» Provided material
^^^^^^^^^^^^^^^^

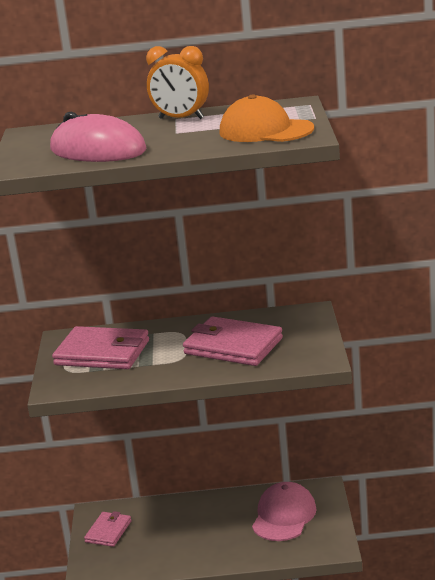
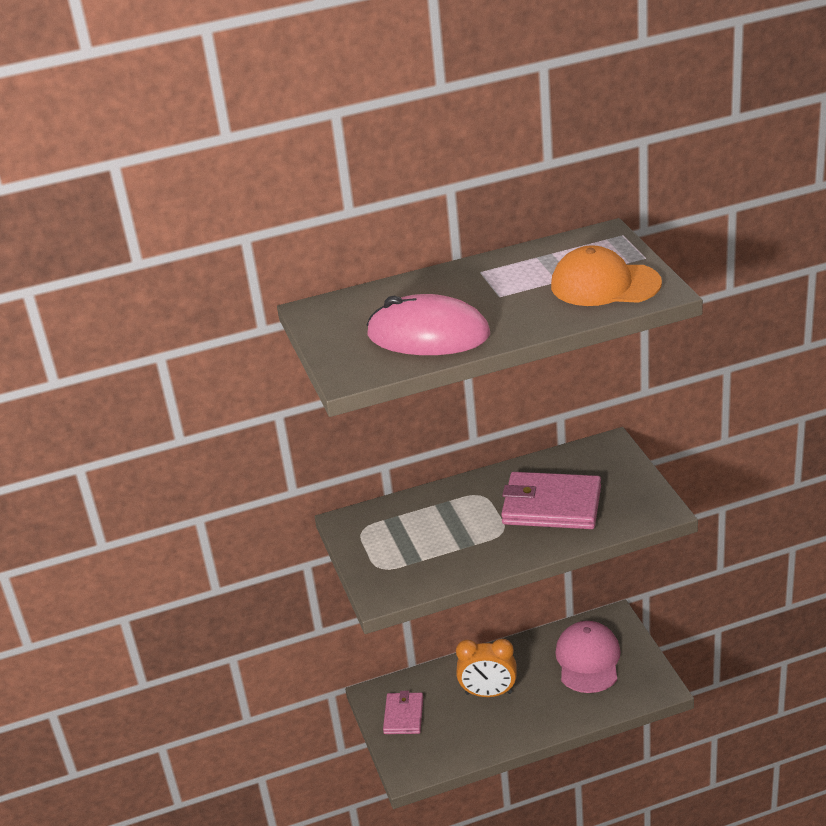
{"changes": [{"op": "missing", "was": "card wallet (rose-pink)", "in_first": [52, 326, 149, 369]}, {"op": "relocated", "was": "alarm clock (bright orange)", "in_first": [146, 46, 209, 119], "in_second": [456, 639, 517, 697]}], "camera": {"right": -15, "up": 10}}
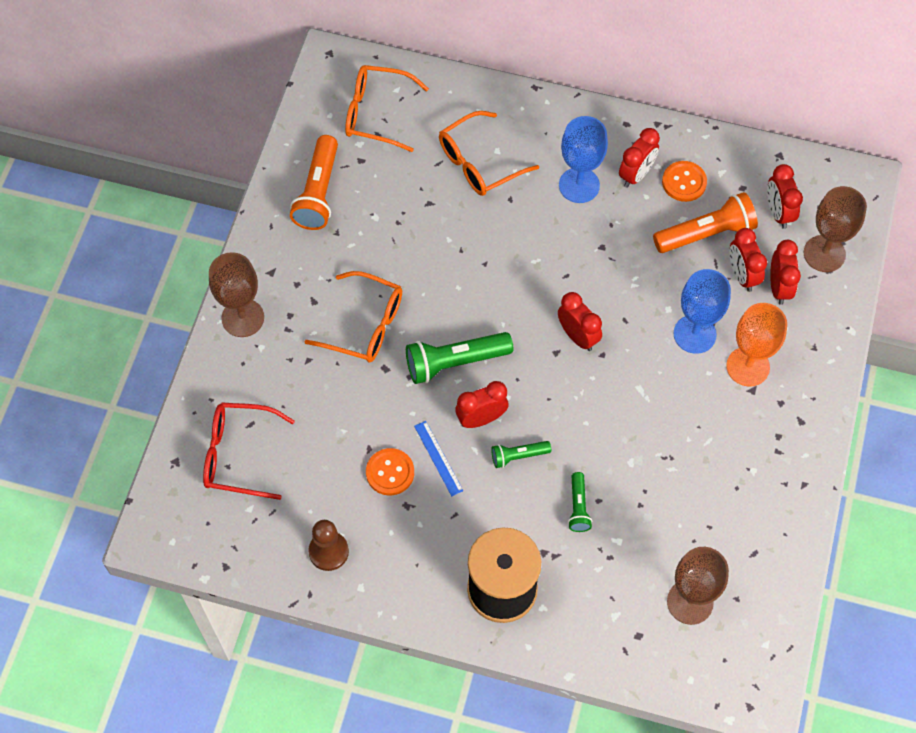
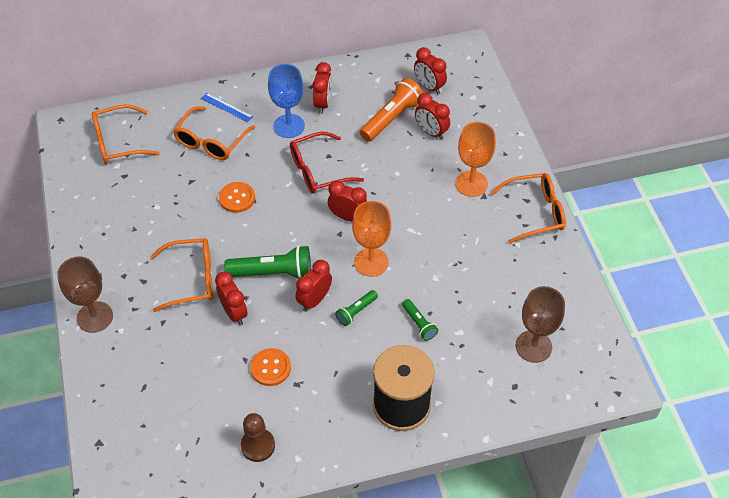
{"changes": [{"op": "relocated", "was": "spectacles (red)", "in_first": [203, 403, 295, 500], "in_second": [290, 132, 364, 194]}, {"op": "missing", "was": "pocket torch (bright orange)", "in_first": [290, 135, 338, 230]}, {"op": "spun", "was": "pocket torch (green)", "in_first": [406, 332, 513, 384], "in_second": [224, 245, 311, 279], "clockwise": -135}, {"op": "relocated", "was": "ruler (royal blue)", "in_first": [414, 421, 463, 496], "in_second": [201, 93, 253, 122]}, {"op": "relocated", "was": "button (bright orange)", "in_first": [662, 161, 707, 202], "in_second": [219, 182, 255, 213]}, {"op": "missing", "was": "chalice (royal blue)", "in_first": [674, 269, 731, 354]}, {"op": "relocated", "was": "alarm clock (red)", "in_first": [770, 240, 801, 305], "in_second": [215, 272, 248, 325]}, {"op": "missing", "was": "chalice (brown)", "in_first": [804, 186, 867, 272]}, {"op": "appeared", "now": "chalice (bright orange)", "in_second": [352, 201, 391, 277]}, {"op": "appeared", "now": "spectacles (bright orange)", "in_second": [491, 173, 566, 244]}], "camera": {"right": -30, "up": -10}}
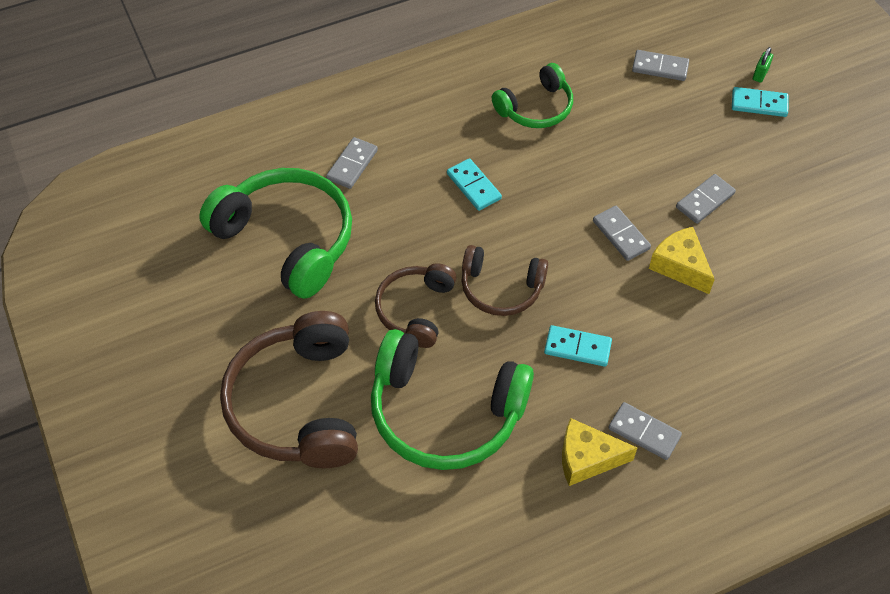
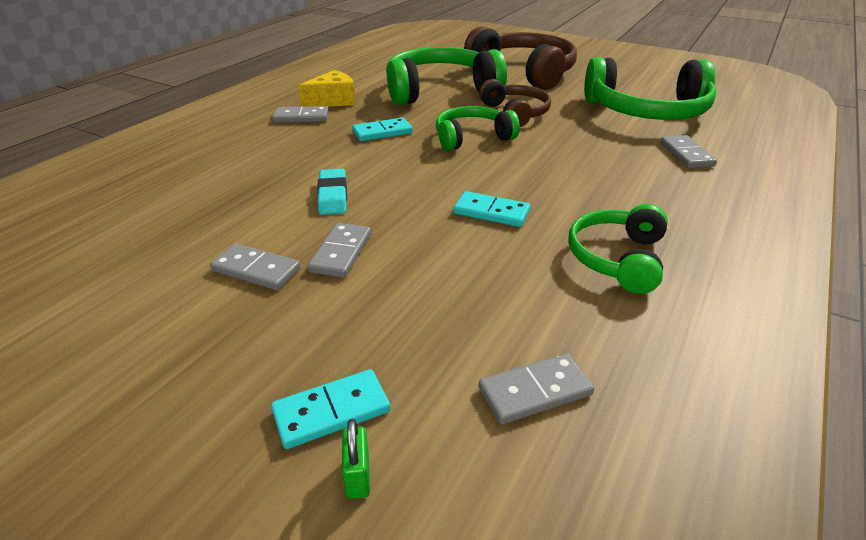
{"changes": [{"op": "relocated", "was": "domino tile (aqua)", "in_first": [447, 158, 502, 211], "in_second": [454, 191, 530, 227]}, {"op": "colour", "was": "headset (brown)", "now": "headset (green)", "in_first": [461, 245, 548, 316], "in_second": [436, 106, 520, 151]}, {"op": "relocated", "was": "domino tile (ash-grey)", "in_first": [593, 206, 651, 261], "in_second": [210, 243, 301, 290]}, {"op": "exchanged", "was": "cheese wedge (yellow)", "now": "pencil eraser (aqua)", "in_first": [649, 227, 715, 294], "in_second": [317, 169, 347, 215]}], "camera": {"right": 145, "up": -20}}
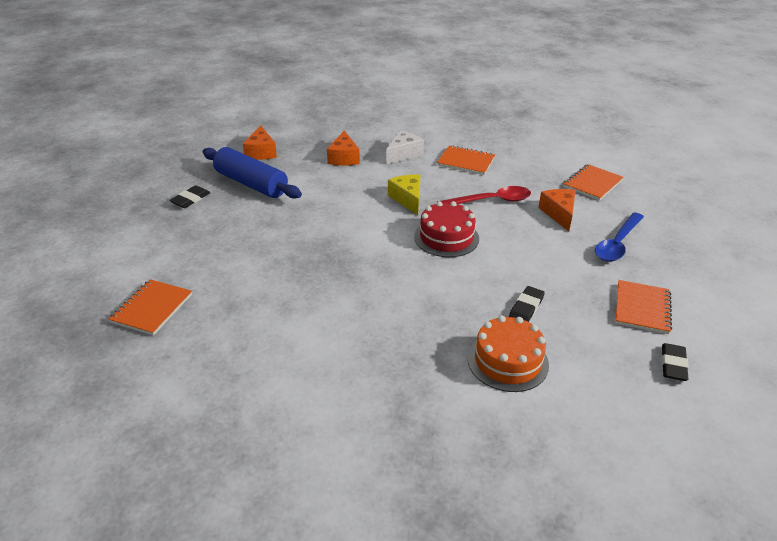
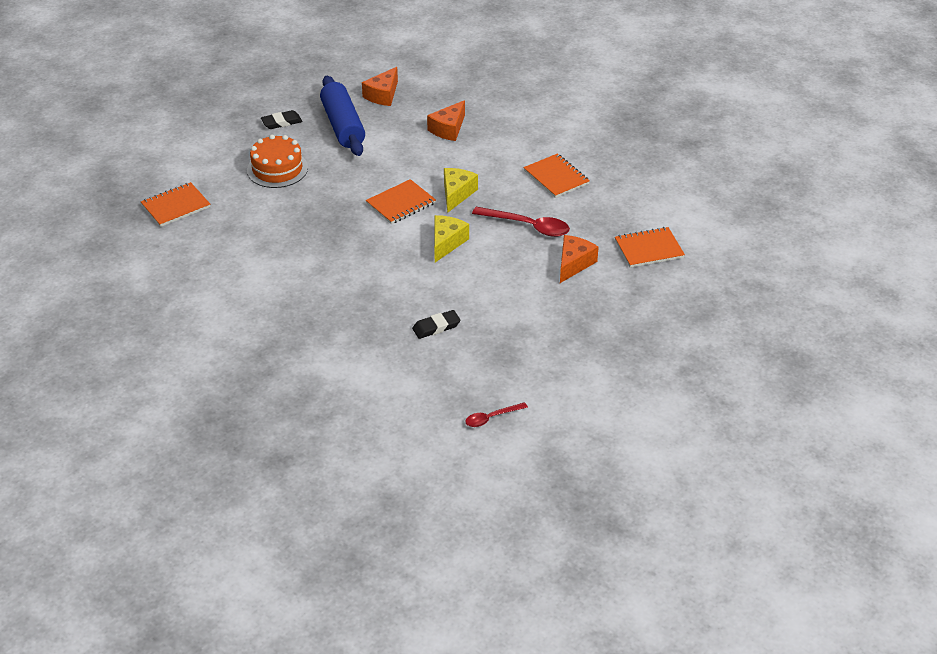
{"changes": [{"op": "missing", "was": "cheese wedge (pure white)", "in_first": [386, 130, 424, 164]}, {"op": "exchanged", "was": "cake (red)", "now": "cheese wedge (yellow)", "in_first": [414, 201, 479, 257], "in_second": [434, 215, 469, 262]}, {"op": "relocated", "was": "cake (bright orange)", "in_first": [468, 315, 549, 392], "in_second": [247, 134, 308, 188]}, {"op": "missing", "was": "tablespoon (royal blue)", "in_first": [595, 212, 644, 262]}, {"op": "relocated", "was": "notepad (bright orange)", "in_first": [615, 280, 672, 334], "in_second": [366, 179, 436, 224]}, {"op": "exchanged", "was": "pencil eraser (ebony)", "now": "tablespoon (red)", "in_first": [662, 343, 689, 381], "in_second": [465, 402, 528, 427]}], "camera": {"right": 35, "up": 5}}
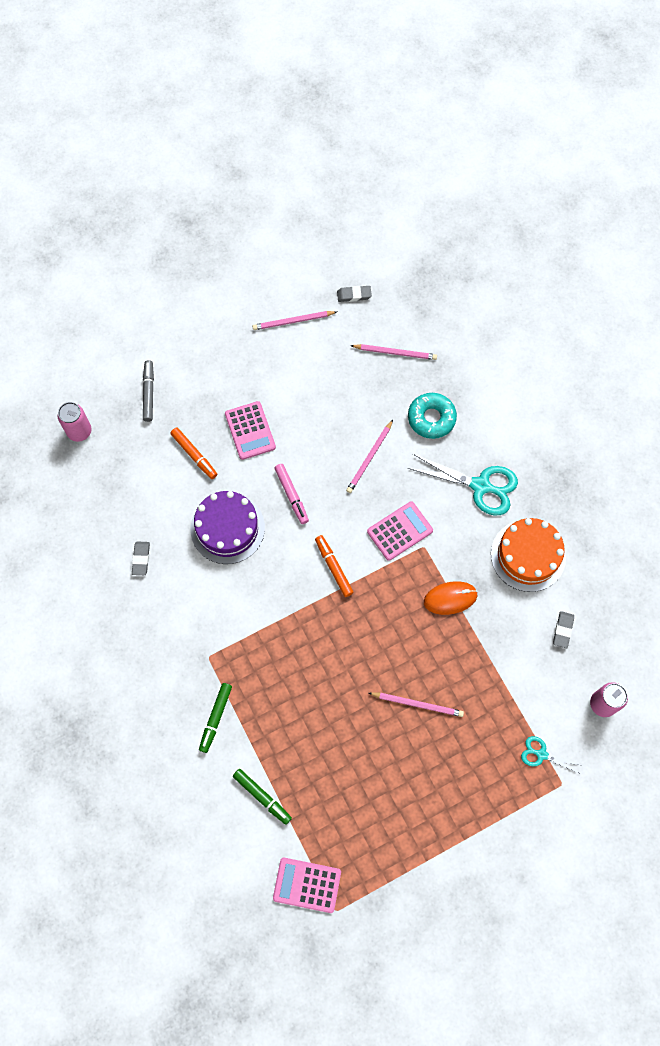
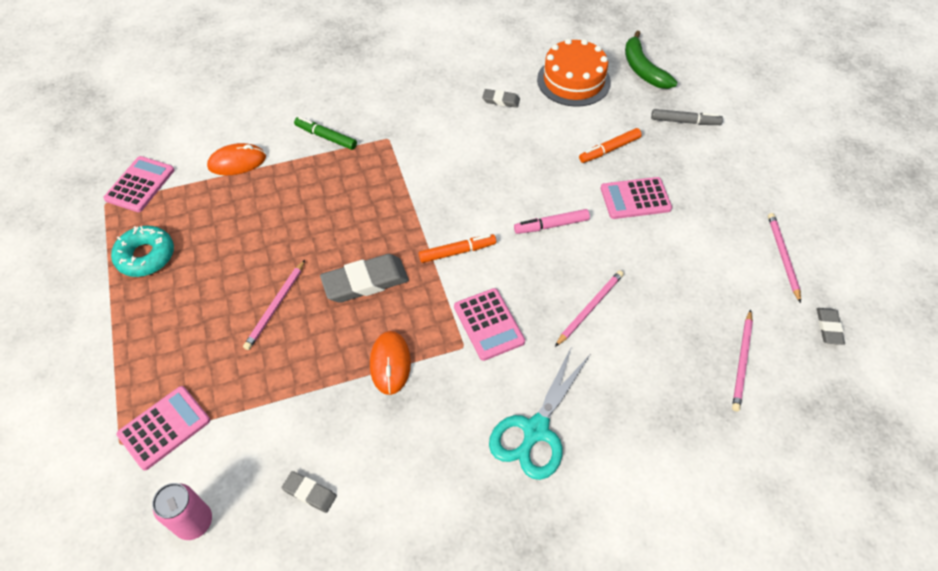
{"changes": [{"op": "exchanged", "was": "can (rose-pink)", "now": "toy banana (green)", "in_first": [58, 402, 92, 442], "in_second": [625, 31, 678, 89]}, {"op": "missing", "was": "cake (violet)", "in_first": [190, 491, 265, 564]}, {"op": "exchanged", "was": "marker (green)", "now": "computer mouse (bright orange)", "in_first": [233, 769, 292, 825], "in_second": [207, 143, 266, 175]}, {"op": "spun", "was": "wooden pencil (rose-pink)", "in_first": [346, 420, 393, 493], "in_second": [555, 270, 624, 347], "clockwise": 90}, {"op": "relocated", "was": "glazed donut (aqua)", "in_first": [408, 393, 457, 439], "in_second": [111, 226, 174, 277]}, {"op": "relocated", "was": "cake (bright orange)", "in_first": [491, 518, 566, 592], "in_second": [537, 38, 611, 107]}, {"op": "exchanged", "was": "shears (aqua)", "now": "pocket calculator (rose-pink)", "in_first": [521, 736, 584, 774], "in_second": [116, 386, 210, 470]}, {"op": "appeared", "now": "pencil eraser (ash-grey)", "in_second": [320, 254, 409, 303]}], "camera": {"right": 100, "up": -15}}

^^^^^^^^^^^^^^^^

» Work to complete
What is needed is an exact output of the records above, with every picture left out.

» Solution for this task
{"changes": [{"op": "missing", "was": "card wallet (rose-pink)", "in_first": [52, 326, 149, 369]}, {"op": "relocated", "was": "alarm clock (bright orange)", "in_first": [146, 46, 209, 119], "in_second": [456, 639, 517, 697]}], "camera": {"right": -15, "up": 10}}
{"changes": [{"op": "relocated", "was": "spectacles (red)", "in_first": [203, 403, 295, 500], "in_second": [290, 132, 364, 194]}, {"op": "missing", "was": "pocket torch (bright orange)", "in_first": [290, 135, 338, 230]}, {"op": "spun", "was": "pocket torch (green)", "in_first": [406, 332, 513, 384], "in_second": [224, 245, 311, 279], "clockwise": -135}, {"op": "relocated", "was": "ruler (royal blue)", "in_first": [414, 421, 463, 496], "in_second": [201, 93, 253, 122]}, {"op": "relocated", "was": "button (bright orange)", "in_first": [662, 161, 707, 202], "in_second": [219, 182, 255, 213]}, {"op": "missing", "was": "chalice (royal blue)", "in_first": [674, 269, 731, 354]}, {"op": "relocated", "was": "alarm clock (red)", "in_first": [770, 240, 801, 305], "in_second": [215, 272, 248, 325]}, {"op": "missing", "was": "chalice (brown)", "in_first": [804, 186, 867, 272]}, {"op": "appeared", "now": "chalice (bright orange)", "in_second": [352, 201, 391, 277]}, {"op": "appeared", "now": "spectacles (bright orange)", "in_second": [491, 173, 566, 244]}], "camera": {"right": -30, "up": -10}}
{"changes": [{"op": "relocated", "was": "domino tile (aqua)", "in_first": [447, 158, 502, 211], "in_second": [454, 191, 530, 227]}, {"op": "colour", "was": "headset (brown)", "now": "headset (green)", "in_first": [461, 245, 548, 316], "in_second": [436, 106, 520, 151]}, {"op": "relocated", "was": "domino tile (ash-grey)", "in_first": [593, 206, 651, 261], "in_second": [210, 243, 301, 290]}, {"op": "exchanged", "was": "cheese wedge (yellow)", "now": "pencil eraser (aqua)", "in_first": [649, 227, 715, 294], "in_second": [317, 169, 347, 215]}], "camera": {"right": 145, "up": -20}}
{"changes": [{"op": "missing", "was": "cheese wedge (pure white)", "in_first": [386, 130, 424, 164]}, {"op": "exchanged", "was": "cake (red)", "now": "cheese wedge (yellow)", "in_first": [414, 201, 479, 257], "in_second": [434, 215, 469, 262]}, {"op": "relocated", "was": "cake (bright orange)", "in_first": [468, 315, 549, 392], "in_second": [247, 134, 308, 188]}, {"op": "missing", "was": "tablespoon (royal blue)", "in_first": [595, 212, 644, 262]}, {"op": "relocated", "was": "notepad (bright orange)", "in_first": [615, 280, 672, 334], "in_second": [366, 179, 436, 224]}, {"op": "exchanged", "was": "pencil eraser (ebony)", "now": "tablespoon (red)", "in_first": [662, 343, 689, 381], "in_second": [465, 402, 528, 427]}], "camera": {"right": 35, "up": 5}}
{"changes": [{"op": "exchanged", "was": "can (rose-pink)", "now": "toy banana (green)", "in_first": [58, 402, 92, 442], "in_second": [625, 31, 678, 89]}, {"op": "missing", "was": "cake (violet)", "in_first": [190, 491, 265, 564]}, {"op": "exchanged", "was": "marker (green)", "now": "computer mouse (bright orange)", "in_first": [233, 769, 292, 825], "in_second": [207, 143, 266, 175]}, {"op": "spun", "was": "wooden pencil (rose-pink)", "in_first": [346, 420, 393, 493], "in_second": [555, 270, 624, 347], "clockwise": 90}, {"op": "relocated", "was": "glazed donut (aqua)", "in_first": [408, 393, 457, 439], "in_second": [111, 226, 174, 277]}, {"op": "relocated", "was": "cake (bright orange)", "in_first": [491, 518, 566, 592], "in_second": [537, 38, 611, 107]}, {"op": "exchanged", "was": "shears (aqua)", "now": "pocket calculator (rose-pink)", "in_first": [521, 736, 584, 774], "in_second": [116, 386, 210, 470]}, {"op": "appeared", "now": "pencil eraser (ash-grey)", "in_second": [320, 254, 409, 303]}], "camera": {"right": 100, "up": -15}}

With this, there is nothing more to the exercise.